_TASK ITEM_
Every record below, from first to last, should be copied exactly; leave the pictures out.

PROVIDED DATA START

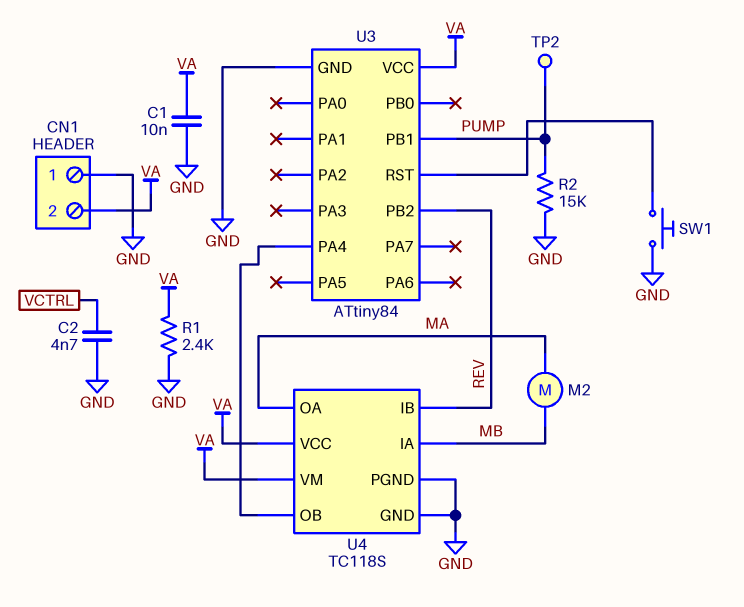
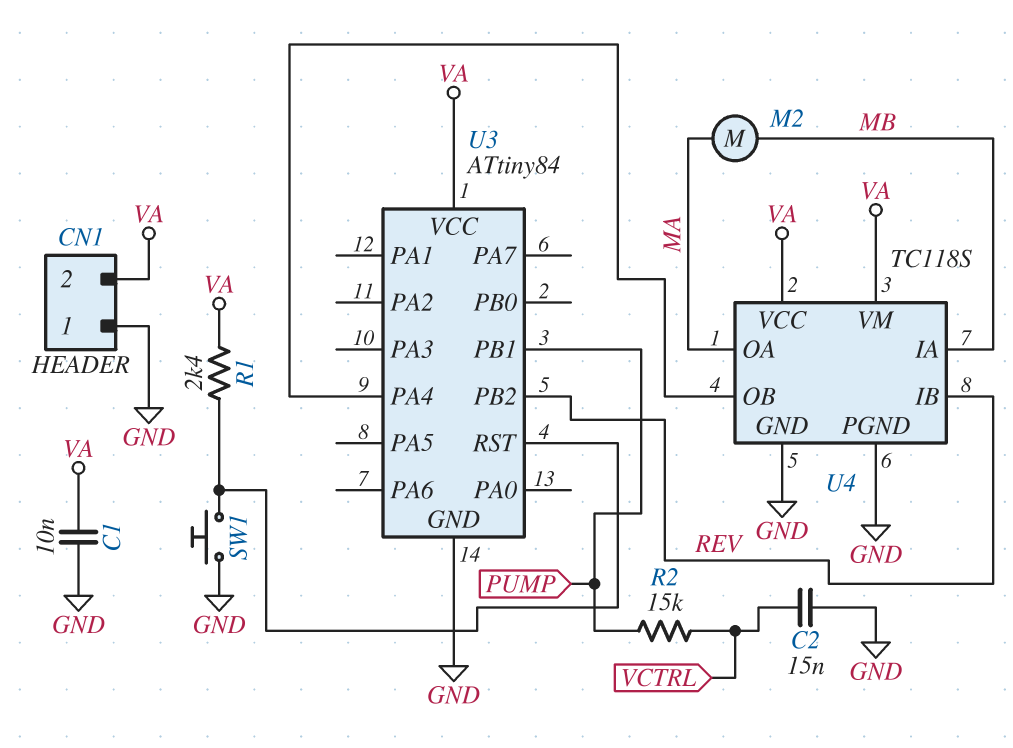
C2: 4.7nF (GND, VCTRL) -> 15nF (GND, VCTRL)
R1: 2.4k (GND, VA) -> 2.4k (U3/RST, VA)
R2: 15k (GND, PUMP) -> 15k (PUMP, VCTRL)
TP2: test point (PUMP) -> none

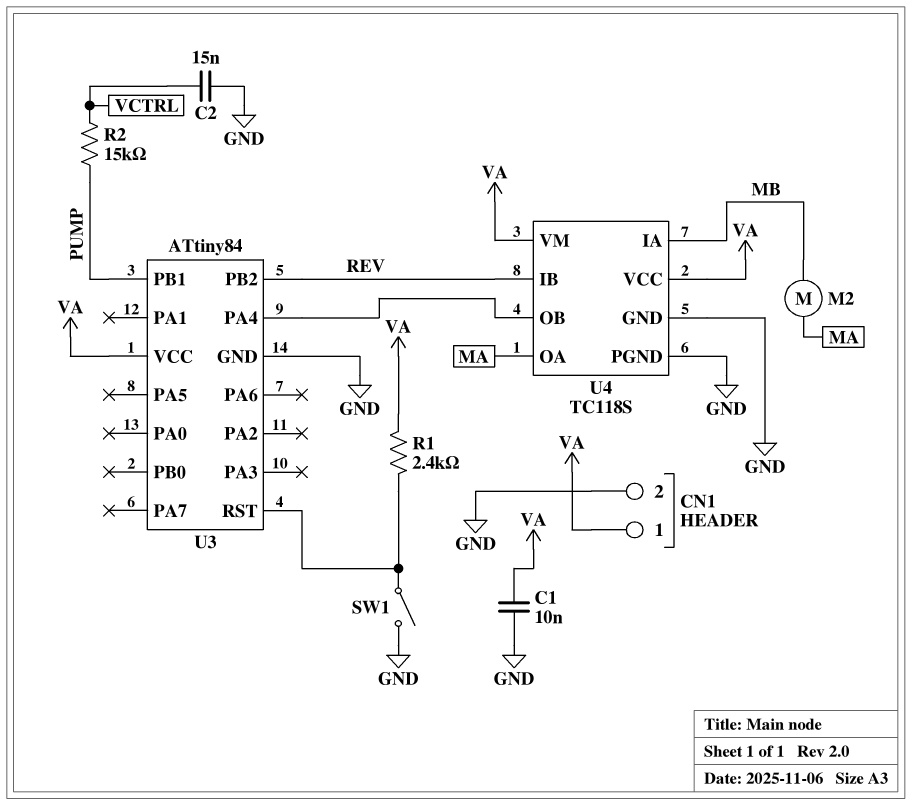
CN1 pin 1: GND -> VA
CN1 pin 2: VA -> GND
SW1: button (GND, U3/RST) -> switch (GND, U3/RST)

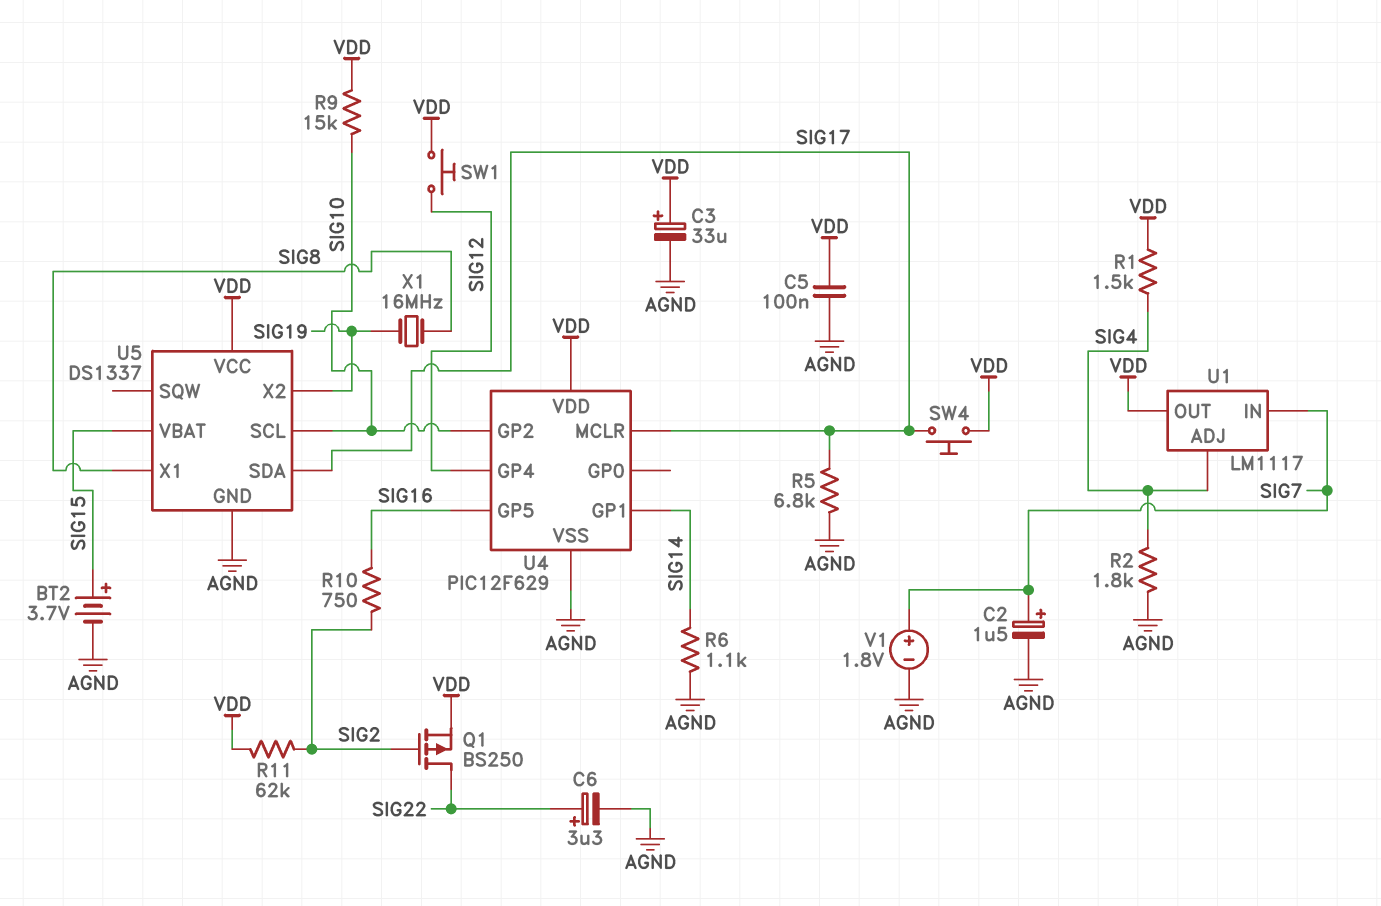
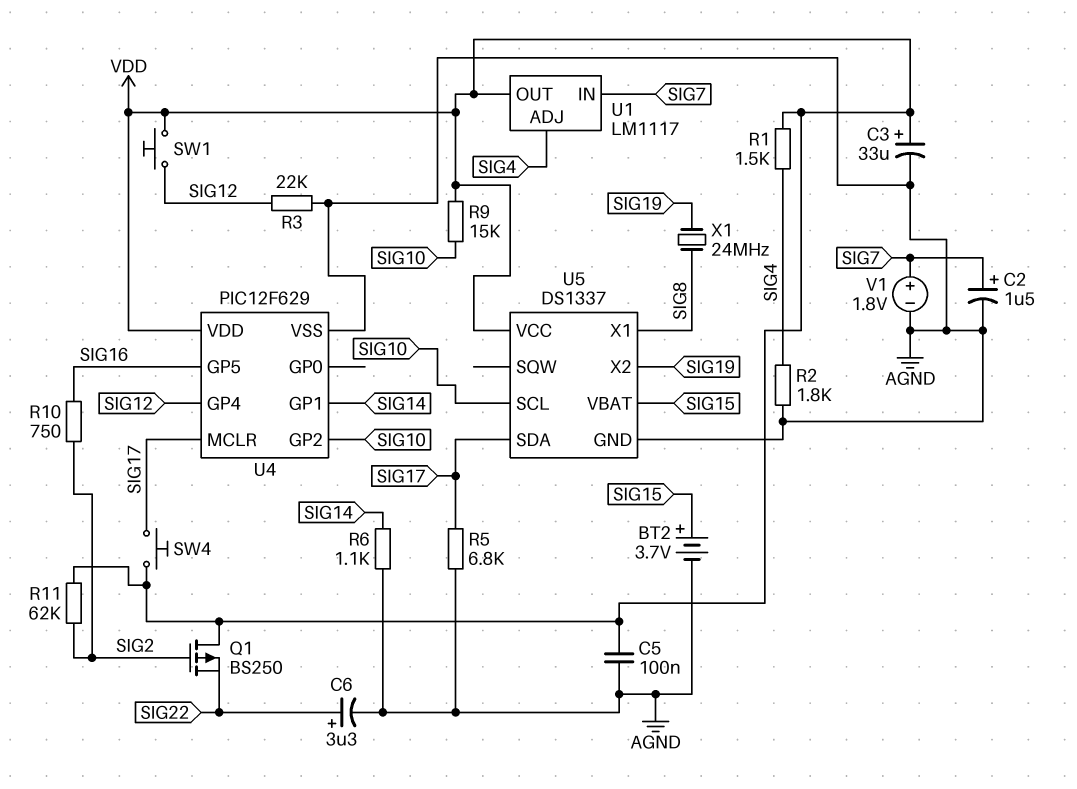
Q1: PMOS BS250 (G SIG2, D SIG22, S VDD) -> PMOS BS250 (G SIG2, D VDD, S SIG22)
R3: none -> 22k (AGND, SIG12)
X1: 16MHz (SIG8, SIG19) -> 24MHz (SIG8, SIG19)

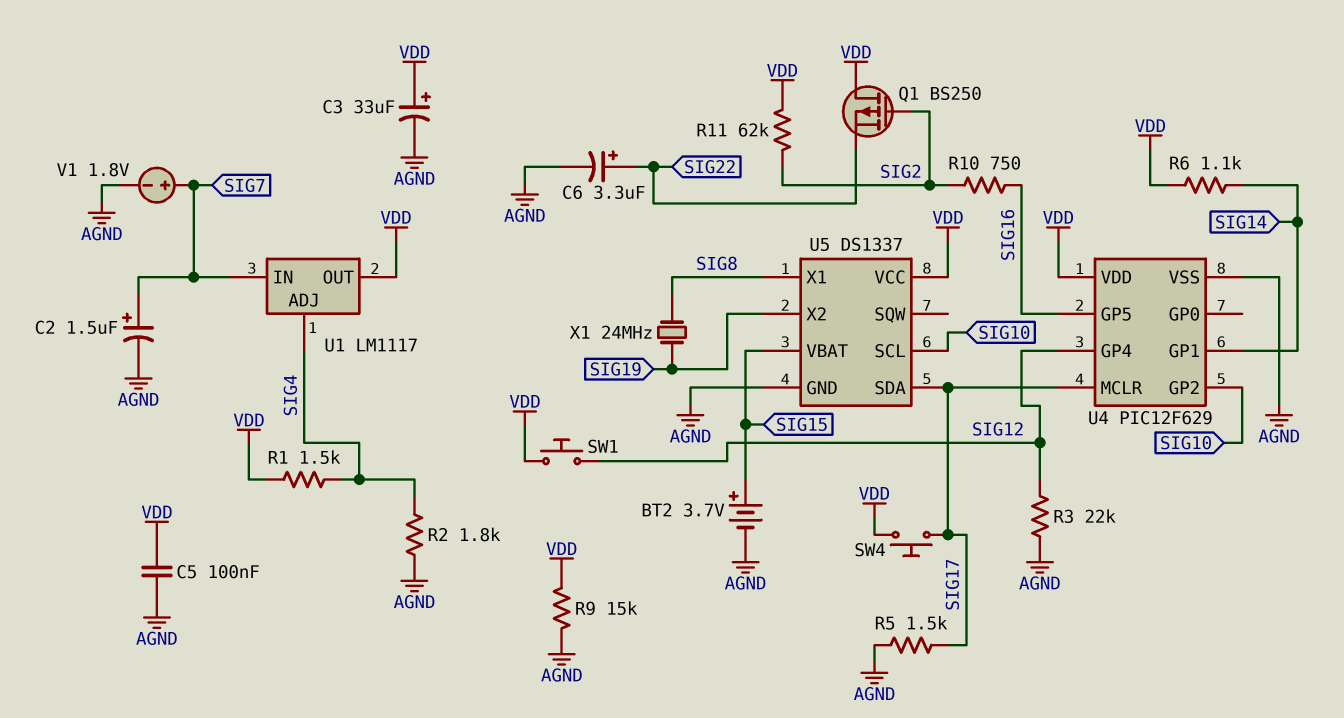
R5: 6.8k (AGND, SIG17) -> 1.5k (AGND, SIG17)
R6: 1.1k (AGND, SIG14) -> 1.1k (SIG14, VDD)
R9: 15k (SIG10, VDD) -> 15k (AGND, VDD)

PROVIDED DATA END

_SOLUTION_
C2: 4.7nF (GND, VCTRL) -> 15nF (GND, VCTRL)
R1: 2.4k (GND, VA) -> 2.4k (U3/RST, VA)
R2: 15k (GND, PUMP) -> 15k (PUMP, VCTRL)
TP2: test point (PUMP) -> none

CN1 pin 1: GND -> VA
CN1 pin 2: VA -> GND
SW1: button (GND, U3/RST) -> switch (GND, U3/RST)

Q1: PMOS BS250 (G SIG2, D SIG22, S VDD) -> PMOS BS250 (G SIG2, D VDD, S SIG22)
R3: none -> 22k (AGND, SIG12)
X1: 16MHz (SIG8, SIG19) -> 24MHz (SIG8, SIG19)

R5: 6.8k (AGND, SIG17) -> 1.5k (AGND, SIG17)
R6: 1.1k (AGND, SIG14) -> 1.1k (SIG14, VDD)
R9: 15k (SIG10, VDD) -> 15k (AGND, VDD)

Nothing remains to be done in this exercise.